Data excerpts
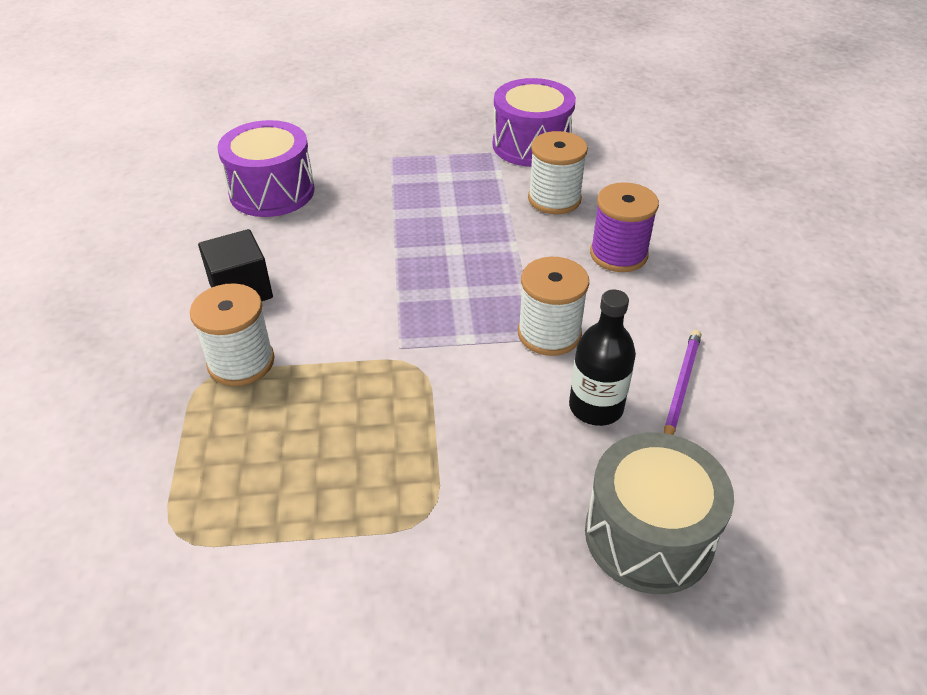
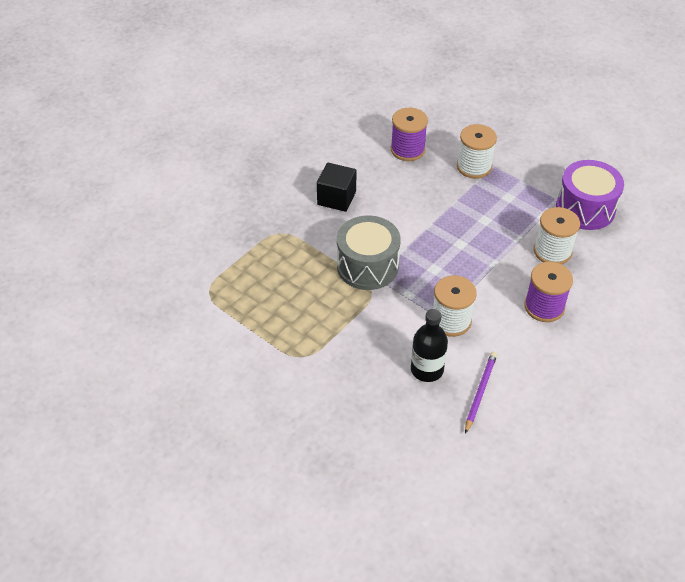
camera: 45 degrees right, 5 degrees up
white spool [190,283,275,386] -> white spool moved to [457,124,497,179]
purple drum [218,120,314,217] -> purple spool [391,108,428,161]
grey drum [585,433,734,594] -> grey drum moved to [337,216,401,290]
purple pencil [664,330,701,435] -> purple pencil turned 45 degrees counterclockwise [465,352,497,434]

==

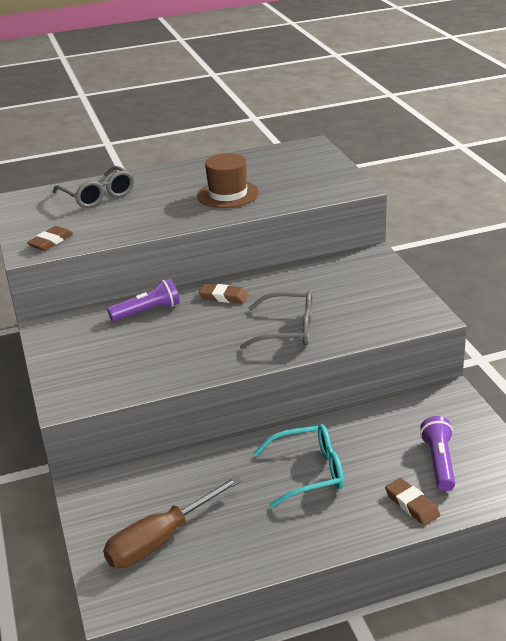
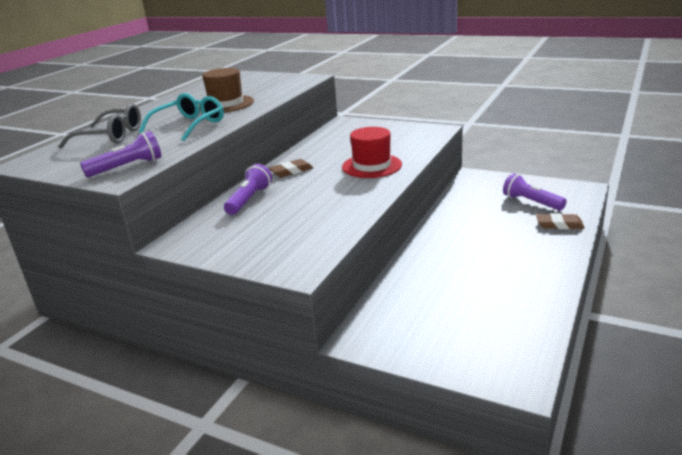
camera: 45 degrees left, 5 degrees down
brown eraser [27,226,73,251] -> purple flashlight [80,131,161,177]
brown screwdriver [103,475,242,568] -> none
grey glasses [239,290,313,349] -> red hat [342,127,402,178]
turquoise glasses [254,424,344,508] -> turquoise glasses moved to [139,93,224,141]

[Work task]: Return exactly the lines above from the line that has "camera: 45 degrees right, 5 degrees up" through the line that has "purple pencil [664,330,701,435]", inclusive, and nothing else.

[Output of the task]:
camera: 45 degrees right, 5 degrees up
white spool [190,283,275,386] -> white spool moved to [457,124,497,179]
purple drum [218,120,314,217] -> purple spool [391,108,428,161]
grey drum [585,433,734,594] -> grey drum moved to [337,216,401,290]
purple pencil [664,330,701,435] -> purple pencil turned 45 degrees counterclockwise [465,352,497,434]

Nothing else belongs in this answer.